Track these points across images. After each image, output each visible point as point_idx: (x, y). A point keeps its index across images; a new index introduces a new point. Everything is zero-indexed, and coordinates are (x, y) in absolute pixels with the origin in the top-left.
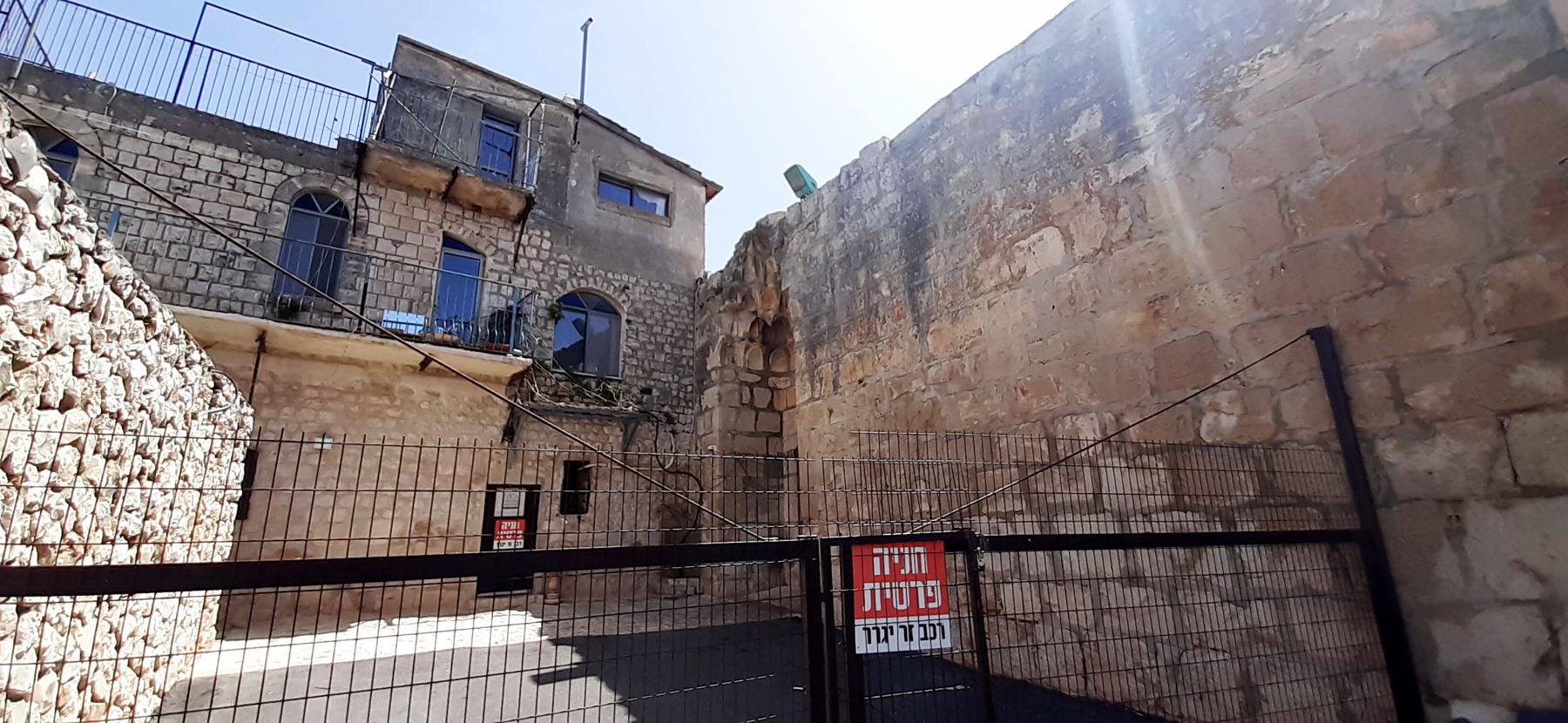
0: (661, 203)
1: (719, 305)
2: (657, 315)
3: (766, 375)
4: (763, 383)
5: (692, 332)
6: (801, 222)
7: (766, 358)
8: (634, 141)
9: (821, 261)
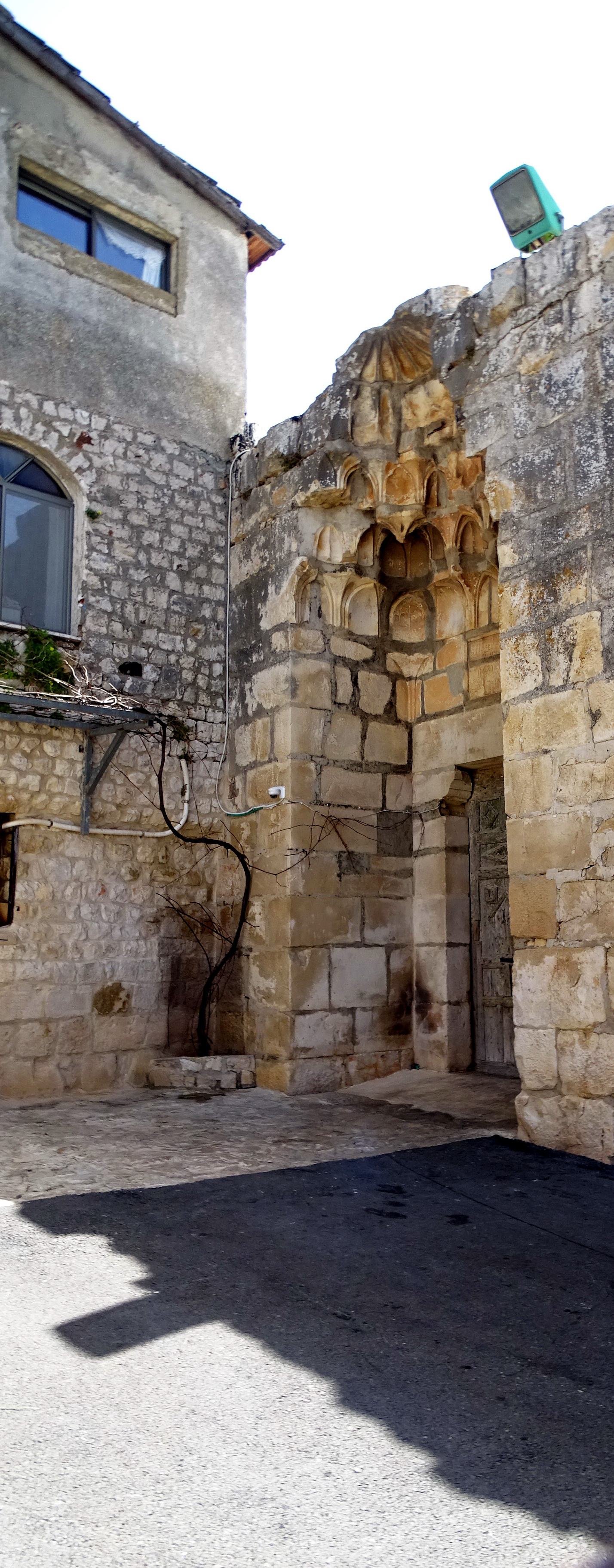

▸ TO DO:
Please put every line of the entries above into a Markdown table with the columns "Row" and "Line", numbering the rows and skipping blank lines. Leave the pictures out of the answer.

▸ ANSWER TO THE TASK:
| Row | Line |
|---|---|
| 1 | Track these points across images. After each image, output each visible point as point_idx: (x, y). A point keeps its index across images; a new index introduces a new point. Everything is zero-indexed, and coordinates are (x, y) in absolute pixels with the origin in the top-left. |
| 2 | 0: (661, 203) |
| 3 | 1: (719, 305) |
| 4 | 2: (657, 315) |
| 5 | 3: (766, 375) |
| 6 | 4: (763, 383) |
| 7 | 5: (692, 332) |
| 8 | 6: (801, 222) |
| 9 | 7: (766, 358) |
| 10 | 8: (634, 141) |
| 11 | 9: (821, 261) |